PROBLEM TO WORK ON: Can you edit the part that opens with the line containing "pushed (485, 418)" and closes with the line containing "matte (1117, 555)", putting "shoal" in place of "reef" and keeping everything else the same? Return only those lines.

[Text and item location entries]
- - - -

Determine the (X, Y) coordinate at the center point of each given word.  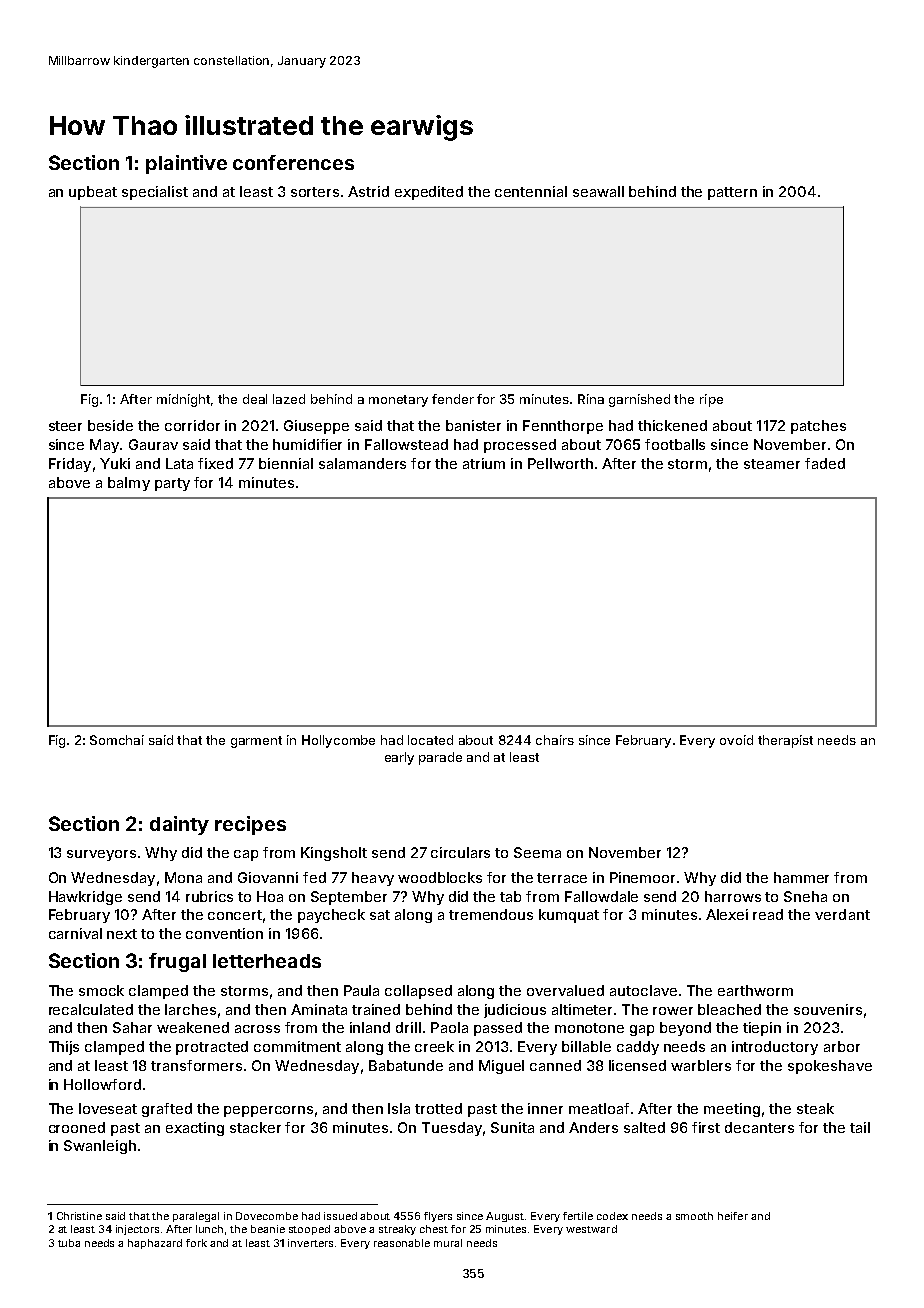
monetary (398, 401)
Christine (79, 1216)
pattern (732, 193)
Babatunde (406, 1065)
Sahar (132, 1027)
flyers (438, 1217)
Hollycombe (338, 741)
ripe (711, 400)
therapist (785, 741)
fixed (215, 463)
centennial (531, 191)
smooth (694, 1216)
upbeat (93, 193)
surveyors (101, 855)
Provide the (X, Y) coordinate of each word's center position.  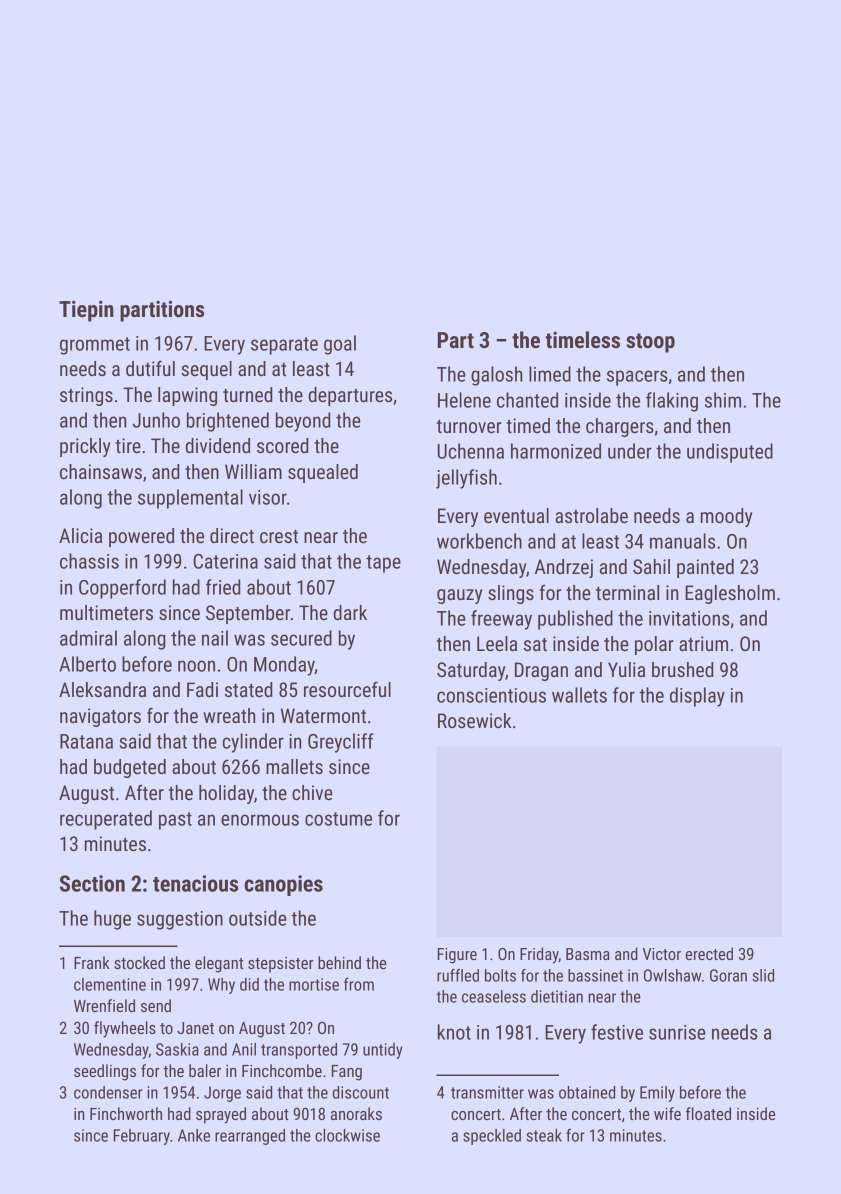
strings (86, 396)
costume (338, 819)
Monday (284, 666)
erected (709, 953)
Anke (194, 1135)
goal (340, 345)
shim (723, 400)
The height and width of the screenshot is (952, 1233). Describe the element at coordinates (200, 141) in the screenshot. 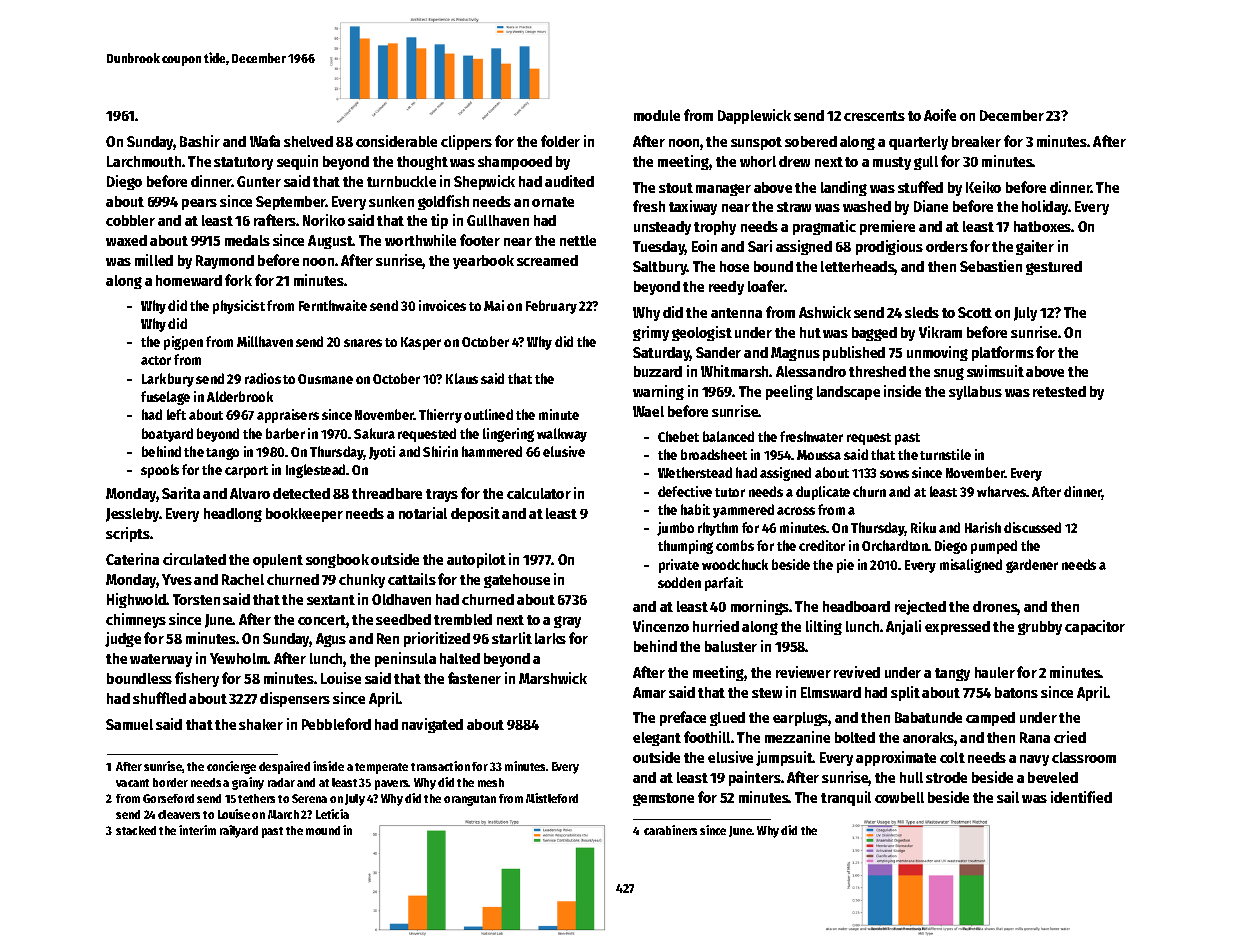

- - - -

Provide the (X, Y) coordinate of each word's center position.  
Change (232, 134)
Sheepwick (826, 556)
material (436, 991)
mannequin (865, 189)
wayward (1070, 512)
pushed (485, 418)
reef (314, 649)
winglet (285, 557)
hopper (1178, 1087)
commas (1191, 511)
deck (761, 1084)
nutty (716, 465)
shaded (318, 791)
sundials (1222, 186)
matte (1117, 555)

- - - -

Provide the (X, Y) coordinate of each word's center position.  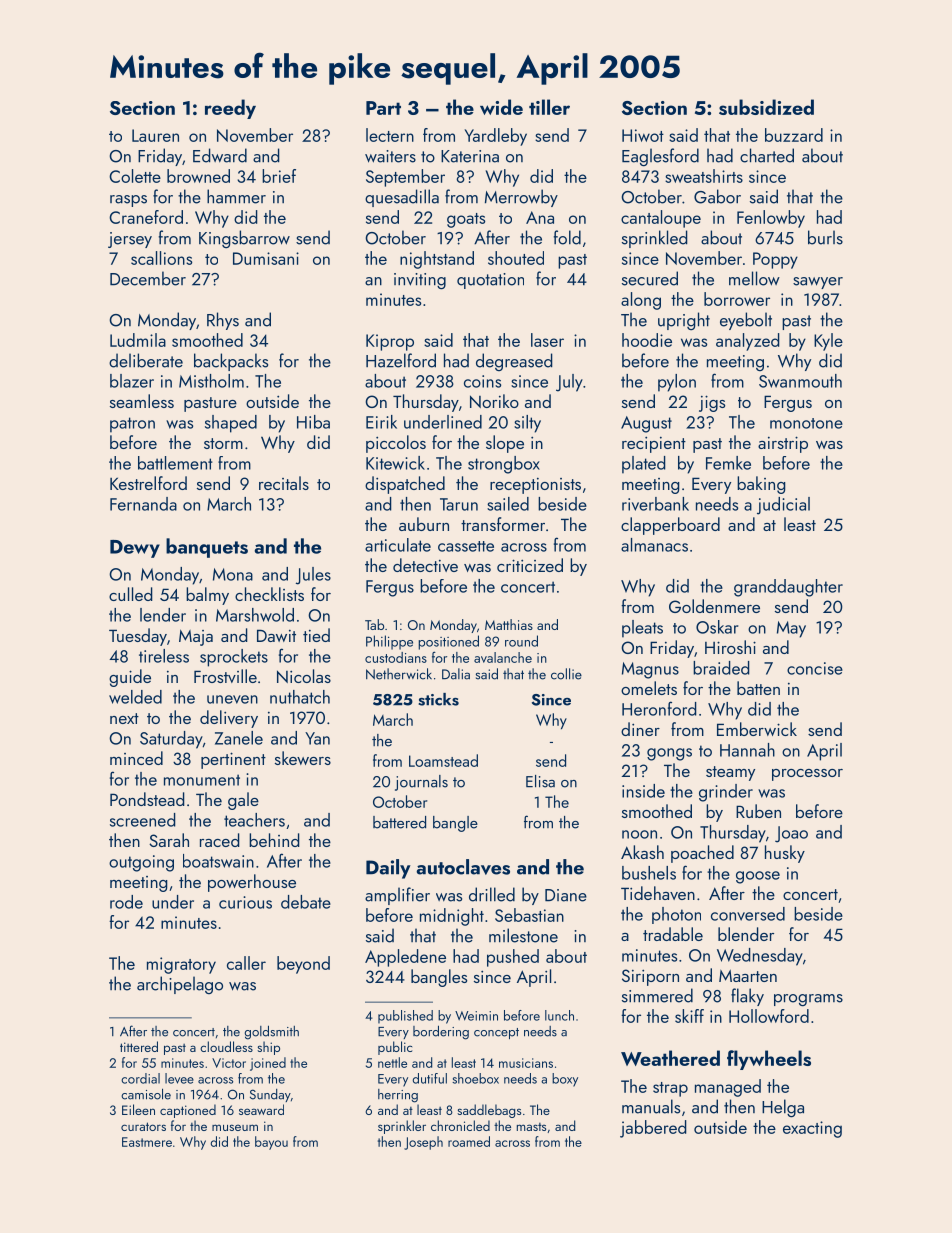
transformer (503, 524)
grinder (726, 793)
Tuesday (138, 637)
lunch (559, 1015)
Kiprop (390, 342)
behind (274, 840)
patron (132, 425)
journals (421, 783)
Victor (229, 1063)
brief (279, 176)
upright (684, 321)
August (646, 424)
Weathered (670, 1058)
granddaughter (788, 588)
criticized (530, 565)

- - - -

CORRECT ANSWER:
pushed (485, 418)
shoal (314, 649)
winglet (285, 557)
hopper (1178, 1087)
commas (1191, 511)
deck (761, 1084)
nutty (716, 465)
shaded (318, 791)
sundials (1222, 186)
matte (1117, 555)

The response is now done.